Exercise: All of the lines below need to be copied exactly, apart from the pictures.

Provided records:
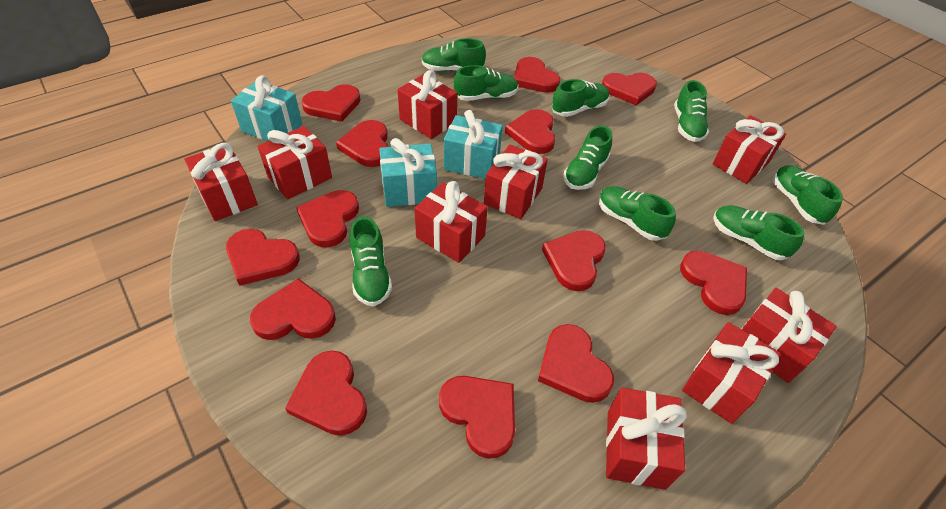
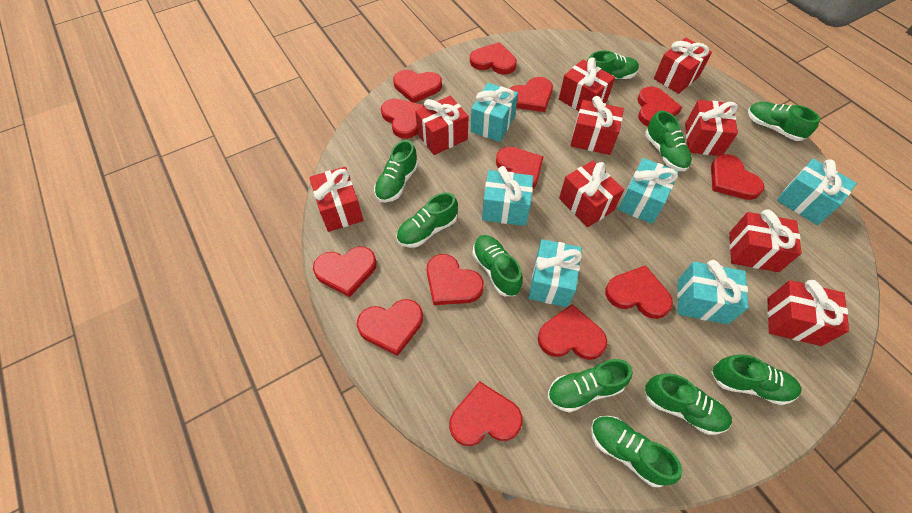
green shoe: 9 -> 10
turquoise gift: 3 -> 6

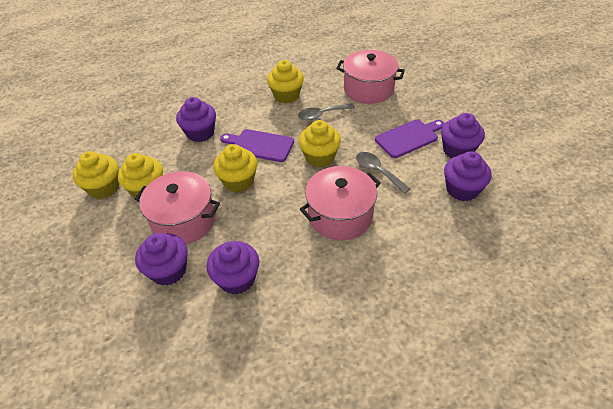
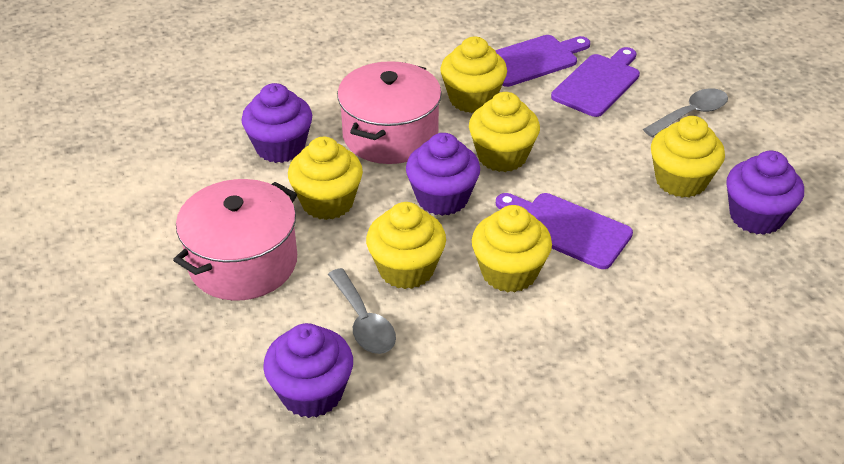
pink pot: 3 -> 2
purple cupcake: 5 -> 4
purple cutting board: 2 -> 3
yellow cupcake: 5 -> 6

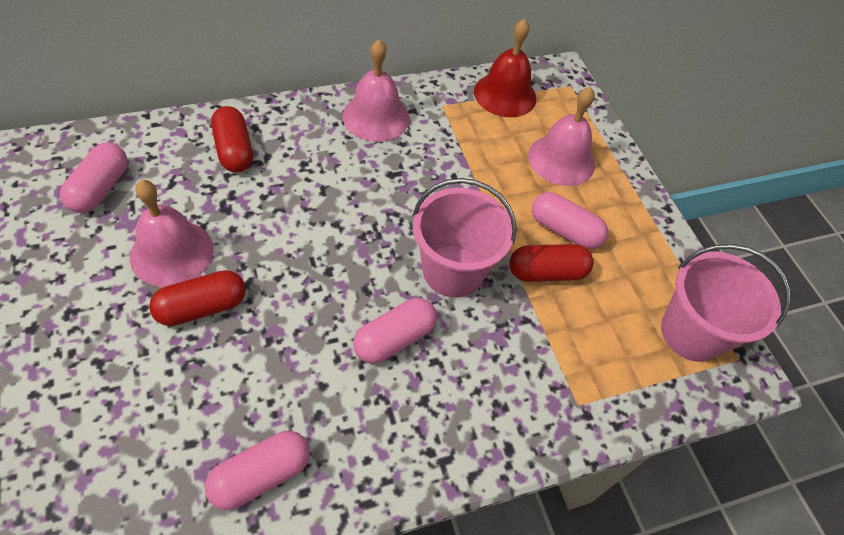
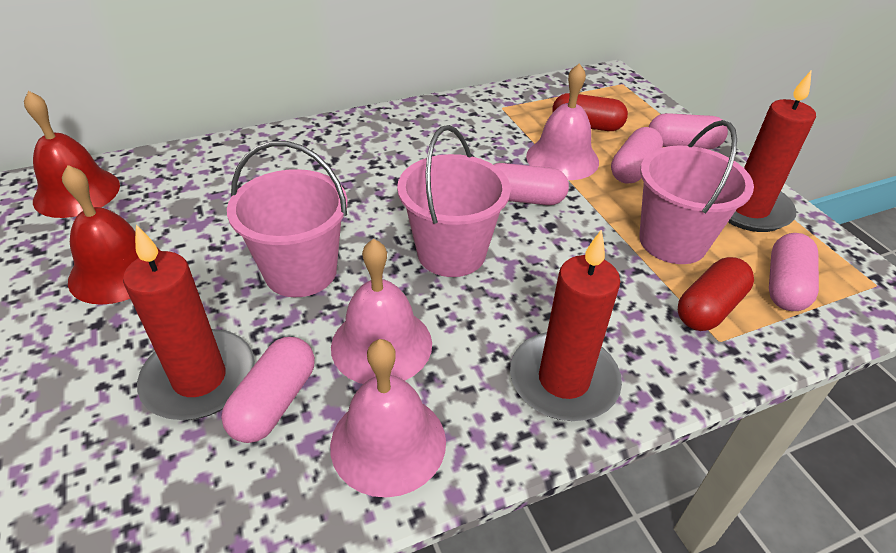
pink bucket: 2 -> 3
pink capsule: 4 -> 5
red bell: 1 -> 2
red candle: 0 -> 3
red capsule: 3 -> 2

The answer:
green shoe: 9 -> 10
turquoise gift: 3 -> 6

pink pot: 3 -> 2
purple cupcake: 5 -> 4
purple cutting board: 2 -> 3
yellow cupcake: 5 -> 6

pink bucket: 2 -> 3
pink capsule: 4 -> 5
red bell: 1 -> 2
red candle: 0 -> 3
red capsule: 3 -> 2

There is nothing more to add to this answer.